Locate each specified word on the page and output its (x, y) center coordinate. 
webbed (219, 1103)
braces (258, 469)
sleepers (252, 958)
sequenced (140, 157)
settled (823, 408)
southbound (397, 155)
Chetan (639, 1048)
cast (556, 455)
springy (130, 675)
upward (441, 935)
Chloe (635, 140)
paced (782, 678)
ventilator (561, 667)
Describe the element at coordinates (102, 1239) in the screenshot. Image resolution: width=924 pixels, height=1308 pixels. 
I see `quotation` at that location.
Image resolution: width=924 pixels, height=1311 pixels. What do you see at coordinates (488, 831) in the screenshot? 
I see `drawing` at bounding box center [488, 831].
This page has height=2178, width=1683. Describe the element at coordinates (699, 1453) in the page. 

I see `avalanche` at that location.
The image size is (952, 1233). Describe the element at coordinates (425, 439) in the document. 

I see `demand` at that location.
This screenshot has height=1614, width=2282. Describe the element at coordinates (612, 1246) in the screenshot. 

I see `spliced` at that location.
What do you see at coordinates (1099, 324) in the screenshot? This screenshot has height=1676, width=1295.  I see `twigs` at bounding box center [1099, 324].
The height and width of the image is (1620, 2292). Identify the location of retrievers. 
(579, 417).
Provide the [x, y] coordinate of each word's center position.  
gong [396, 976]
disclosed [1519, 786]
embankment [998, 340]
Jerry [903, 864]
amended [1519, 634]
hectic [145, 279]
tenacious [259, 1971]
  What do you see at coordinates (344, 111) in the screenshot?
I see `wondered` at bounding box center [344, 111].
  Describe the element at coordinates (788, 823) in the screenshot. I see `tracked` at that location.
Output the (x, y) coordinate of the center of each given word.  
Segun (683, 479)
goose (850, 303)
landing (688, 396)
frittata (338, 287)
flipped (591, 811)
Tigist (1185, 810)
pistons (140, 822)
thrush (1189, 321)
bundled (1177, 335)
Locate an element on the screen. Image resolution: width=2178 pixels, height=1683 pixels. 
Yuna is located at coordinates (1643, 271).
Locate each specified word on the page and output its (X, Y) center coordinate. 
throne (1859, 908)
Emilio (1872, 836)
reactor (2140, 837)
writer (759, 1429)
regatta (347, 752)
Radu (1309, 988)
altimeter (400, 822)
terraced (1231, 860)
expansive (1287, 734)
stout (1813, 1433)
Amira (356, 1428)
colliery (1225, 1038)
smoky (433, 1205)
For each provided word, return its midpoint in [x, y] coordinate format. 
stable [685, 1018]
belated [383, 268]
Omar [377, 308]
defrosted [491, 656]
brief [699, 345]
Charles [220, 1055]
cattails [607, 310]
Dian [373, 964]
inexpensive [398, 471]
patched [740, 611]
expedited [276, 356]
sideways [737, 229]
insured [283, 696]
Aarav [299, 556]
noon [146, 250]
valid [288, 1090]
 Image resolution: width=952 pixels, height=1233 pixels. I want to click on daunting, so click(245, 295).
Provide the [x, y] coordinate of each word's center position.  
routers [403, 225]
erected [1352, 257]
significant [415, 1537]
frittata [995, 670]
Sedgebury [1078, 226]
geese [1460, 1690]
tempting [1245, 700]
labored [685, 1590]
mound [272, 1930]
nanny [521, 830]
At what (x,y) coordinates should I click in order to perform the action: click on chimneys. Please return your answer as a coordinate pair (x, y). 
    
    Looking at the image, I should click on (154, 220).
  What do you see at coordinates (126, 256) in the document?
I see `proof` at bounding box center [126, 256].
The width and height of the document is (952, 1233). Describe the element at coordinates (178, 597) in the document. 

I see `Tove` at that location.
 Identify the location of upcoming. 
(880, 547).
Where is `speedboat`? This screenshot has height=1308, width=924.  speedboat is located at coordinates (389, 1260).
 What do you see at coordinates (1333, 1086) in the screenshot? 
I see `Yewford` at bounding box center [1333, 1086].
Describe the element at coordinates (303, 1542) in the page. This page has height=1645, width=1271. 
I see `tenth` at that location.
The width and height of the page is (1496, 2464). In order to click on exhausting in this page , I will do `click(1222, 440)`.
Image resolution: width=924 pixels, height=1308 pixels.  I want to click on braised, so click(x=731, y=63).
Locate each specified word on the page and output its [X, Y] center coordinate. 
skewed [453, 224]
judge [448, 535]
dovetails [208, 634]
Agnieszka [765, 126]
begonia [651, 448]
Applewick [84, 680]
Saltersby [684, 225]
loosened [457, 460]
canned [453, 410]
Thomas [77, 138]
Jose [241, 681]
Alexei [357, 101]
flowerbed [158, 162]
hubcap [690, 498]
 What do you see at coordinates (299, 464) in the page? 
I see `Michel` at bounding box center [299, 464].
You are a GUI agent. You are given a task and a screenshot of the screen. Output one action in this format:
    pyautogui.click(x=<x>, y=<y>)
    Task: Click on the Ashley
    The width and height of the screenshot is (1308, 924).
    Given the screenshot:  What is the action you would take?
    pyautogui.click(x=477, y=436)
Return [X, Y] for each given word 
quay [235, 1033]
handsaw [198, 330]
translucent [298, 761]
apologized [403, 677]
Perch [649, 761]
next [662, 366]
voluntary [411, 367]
***
Requirements => Reproduce all of the material above, substituting "northbound" for "southbound" and changing nothing else.

Written response =>
Locate each specified word on the page and output its (x, y) center coordinate. 
webbed (219, 1103)
braces (258, 469)
sleepers (252, 958)
sequenced (140, 157)
settled (823, 408)
northbound (397, 155)
Chetan (639, 1048)
cast (556, 455)
springy (130, 675)
upward (441, 935)
Chloe (635, 140)
paced (782, 678)
ventilator (561, 667)
Describe the element at coordinates (102, 1239) in the screenshot. Image resolution: width=924 pixels, height=1308 pixels. 
I see `quotation` at that location.
Image resolution: width=924 pixels, height=1311 pixels. What do you see at coordinates (488, 831) in the screenshot? 
I see `drawing` at bounding box center [488, 831].
This page has height=2178, width=1683. Describe the element at coordinates (699, 1453) in the page. 

I see `avalanche` at that location.
The image size is (952, 1233). Describe the element at coordinates (425, 439) in the document. 

I see `demand` at that location.
This screenshot has height=1614, width=2282. Describe the element at coordinates (612, 1246) in the screenshot. 

I see `spliced` at that location.
What do you see at coordinates (1099, 324) in the screenshot? This screenshot has height=1676, width=1295.  I see `twigs` at bounding box center [1099, 324].
The height and width of the image is (1620, 2292). Identify the location of retrievers. 
(579, 417).
Provide the [x, y] coordinate of each word's center position.  
gong [396, 976]
disclosed [1519, 786]
embankment [998, 340]
Jerry [903, 864]
amended [1519, 634]
hectic [145, 279]
tenacious [259, 1971]
  What do you see at coordinates (344, 111) in the screenshot?
I see `wondered` at bounding box center [344, 111].
  Describe the element at coordinates (788, 823) in the screenshot. I see `tracked` at that location.
Output the (x, y) coordinate of the center of each given word.  
Segun (683, 479)
goose (850, 303)
landing (688, 396)
frittata (338, 287)
flipped (591, 811)
Tigist (1185, 810)
pistons (140, 822)
thrush (1189, 321)
bundled (1177, 335)
Locate an element on the screen. Image resolution: width=2178 pixels, height=1683 pixels. 
Yuna is located at coordinates (1643, 271).
Locate each specified word on the page and output its (X, Y) center coordinate. 
throne (1859, 908)
Emilio (1872, 836)
reactor (2140, 837)
writer (759, 1429)
regatta (347, 752)
Radu (1309, 988)
altimeter (400, 822)
terraced (1231, 860)
expansive (1287, 734)
stout (1813, 1433)
Amira (356, 1428)
colliery (1225, 1038)
smoky (433, 1205)
For each provided word, return its midpoint in [x, y] coordinate format. 
stable [685, 1018]
belated [383, 268]
Omar [377, 308]
defrosted [491, 656]
brief [699, 345]
Charles [220, 1055]
cattails [607, 310]
Dian [373, 964]
inexpensive [398, 471]
patched [740, 611]
expedited [276, 356]
sideways [737, 229]
insured [283, 696]
Aarav [299, 556]
noon [146, 250]
valid [288, 1090]
 Image resolution: width=952 pixels, height=1233 pixels. I want to click on daunting, so click(245, 295).
Provide the [x, y] coordinate of each word's center position.  
routers [403, 225]
erected [1352, 257]
significant [415, 1537]
frittata [995, 670]
Sedgebury [1078, 226]
geese [1460, 1690]
tempting [1245, 700]
labored [685, 1590]
mound [272, 1930]
nanny [521, 830]
At what (x,y) coordinates should I click in order to perform the action: click on chimneys. Please return your answer as a coordinate pair (x, y). 
    
    Looking at the image, I should click on (154, 220).
  What do you see at coordinates (126, 256) in the document?
I see `proof` at bounding box center [126, 256].
The width and height of the document is (952, 1233). Describe the element at coordinates (178, 597) in the document. 

I see `Tove` at that location.
 Identify the location of upcoming. 
(880, 547).
Where is `speedboat`? This screenshot has height=1308, width=924.  speedboat is located at coordinates (389, 1260).
 What do you see at coordinates (1333, 1086) in the screenshot? 
I see `Yewford` at bounding box center [1333, 1086].
Describe the element at coordinates (303, 1542) in the page. This page has height=1645, width=1271. 
I see `tenth` at that location.
The width and height of the page is (1496, 2464). In order to click on exhausting in this page , I will do `click(1222, 440)`.
Image resolution: width=924 pixels, height=1308 pixels.  I want to click on braised, so click(x=731, y=63).
Locate each specified word on the page and output its [X, Y] center coordinate. 
skewed [453, 224]
judge [448, 535]
dovetails [208, 634]
Agnieszka [765, 126]
begonia [651, 448]
Applewick [84, 680]
Saltersby [684, 225]
loosened [457, 460]
canned [453, 410]
Thomas [77, 138]
Jose [241, 681]
Alexei [357, 101]
flowerbed [158, 162]
hubcap [690, 498]
 What do you see at coordinates (299, 464) in the page? 
I see `Michel` at bounding box center [299, 464].
You are a GUI agent. You are given a task and a screenshot of the screen. Output one action in this format:
    pyautogui.click(x=<x>, y=<y>)
    Task: Click on the Ashley
    The width and height of the screenshot is (1308, 924).
    Given the screenshot:  What is the action you would take?
    pyautogui.click(x=477, y=436)
Return [X, Y] for each given word 
quay [235, 1033]
handsaw [198, 330]
translucent [298, 761]
apologized [403, 677]
Perch [649, 761]
next [662, 366]
voluntary [411, 367]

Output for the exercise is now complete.